Output each record exactly, excluding pictures.
·····
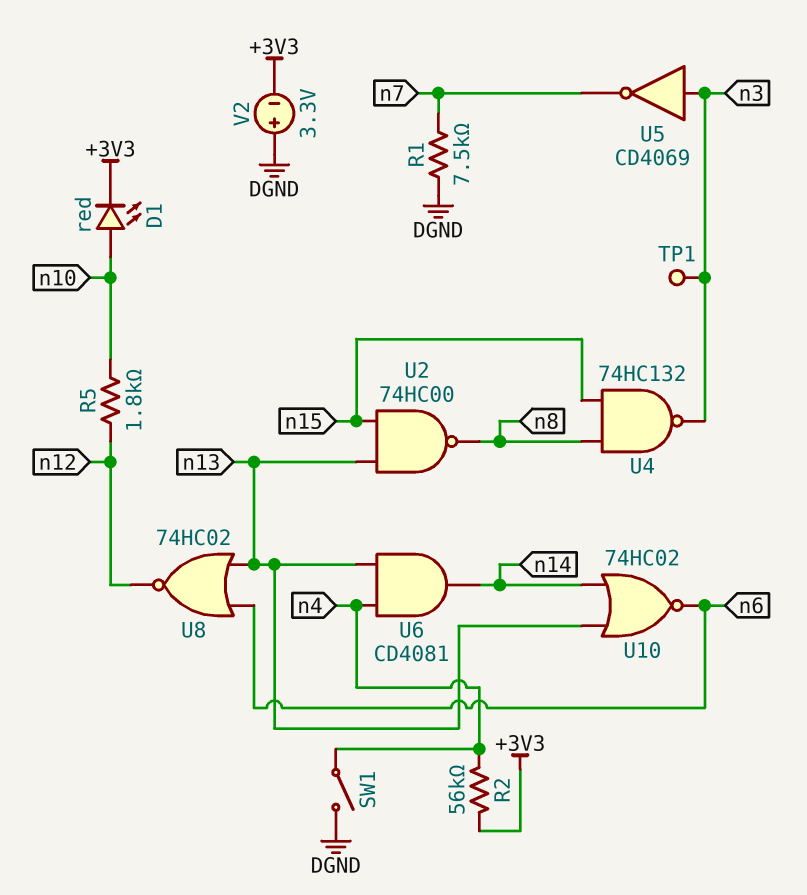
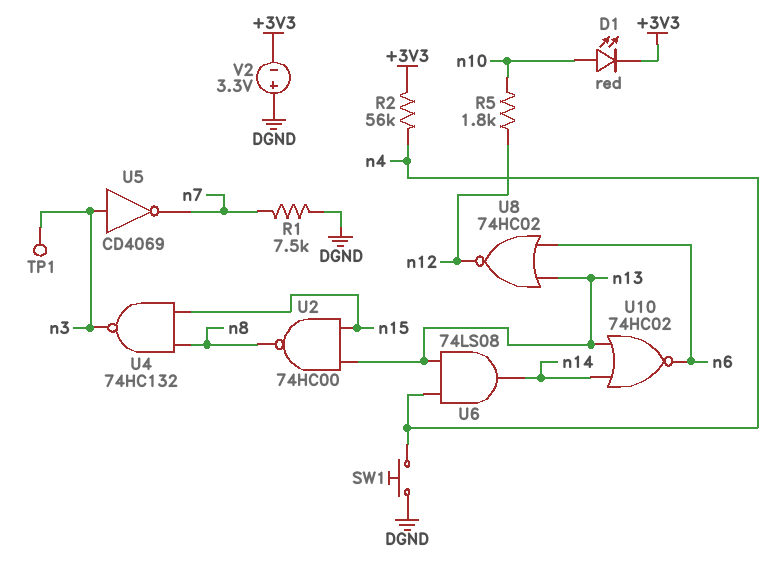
SW1: switch (DGND, n4) -> button (DGND, n4)
U6: AND CD4081 (in n4, in n13, out n14) -> AND 74LS08 (in n4, in n13, out n14)

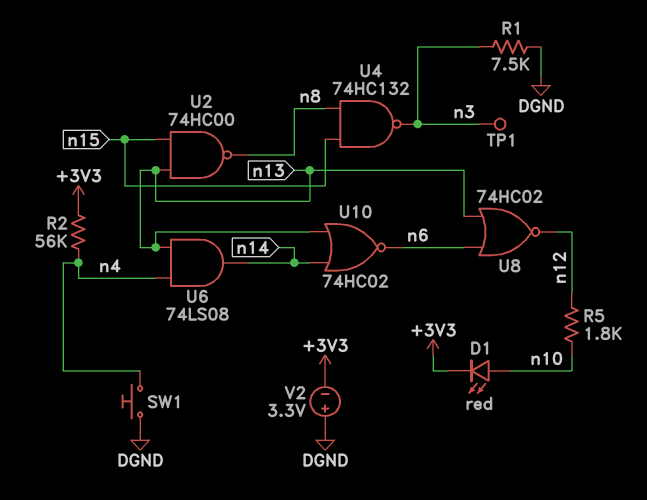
R1: 7.5k (DGND, n7) -> 7.5k (DGND, n3)
U5: NOT CD4069 (in n3, out n7) -> none

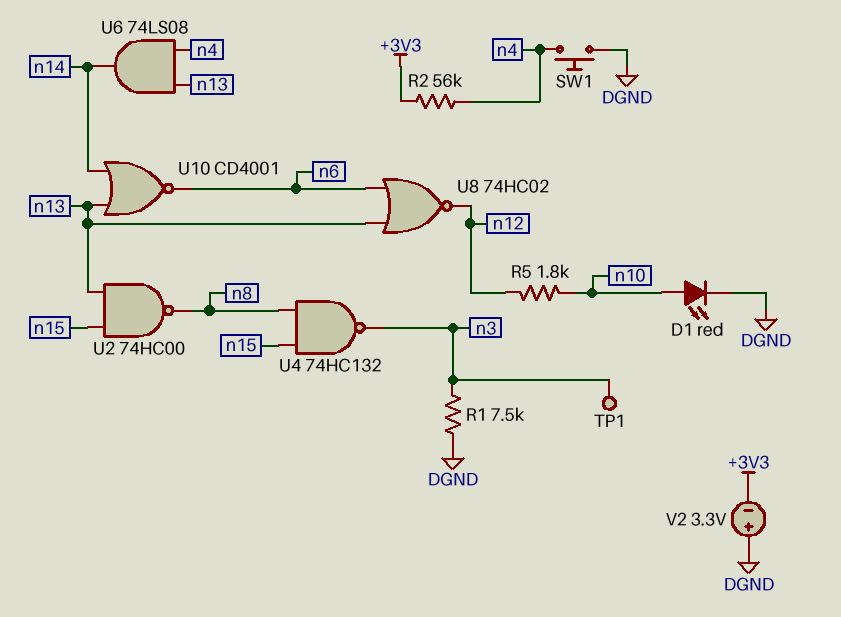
D1: LED red (A n10, K +3V3) -> LED red (A n10, K DGND)
U10: NOR 74HC02 (in n13, in n14, out n6) -> NOR CD4001 (in n13, in n14, out n6)

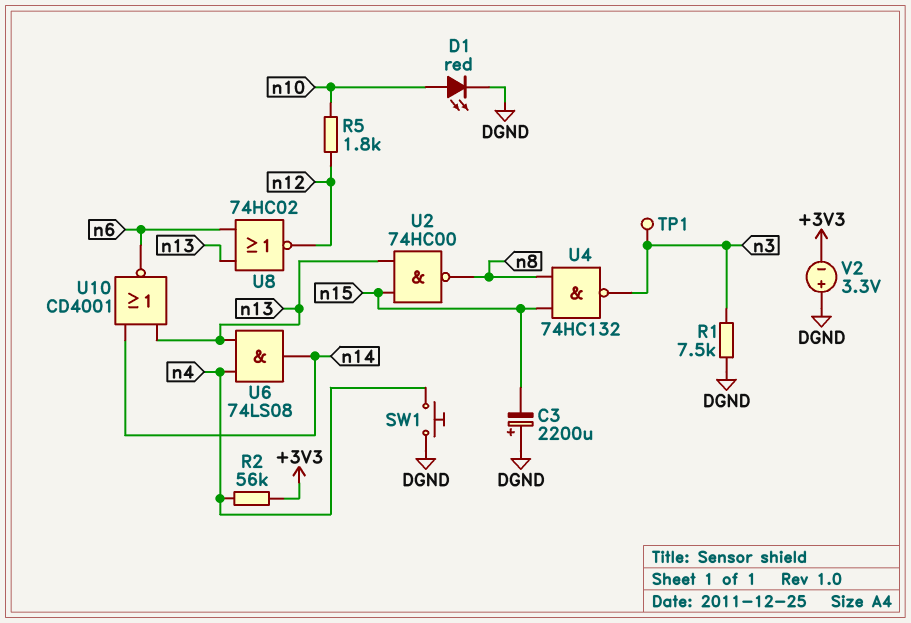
C3: none -> 2200uF (plus DGND, minus n15)

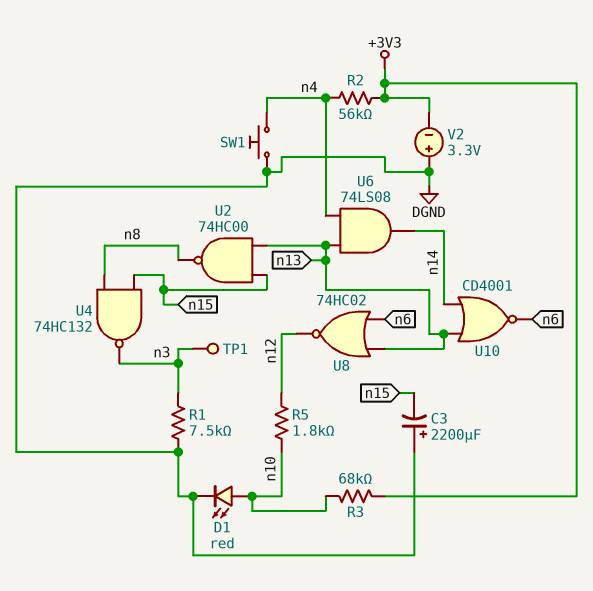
R3: none -> 68k (+3V3, n10)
·····
RESPONSE TO THIS EXERCISE:
SW1: switch (DGND, n4) -> button (DGND, n4)
U6: AND CD4081 (in n4, in n13, out n14) -> AND 74LS08 (in n4, in n13, out n14)

R1: 7.5k (DGND, n7) -> 7.5k (DGND, n3)
U5: NOT CD4069 (in n3, out n7) -> none

D1: LED red (A n10, K +3V3) -> LED red (A n10, K DGND)
U10: NOR 74HC02 (in n13, in n14, out n6) -> NOR CD4001 (in n13, in n14, out n6)

C3: none -> 2200uF (plus DGND, minus n15)

R3: none -> 68k (+3V3, n10)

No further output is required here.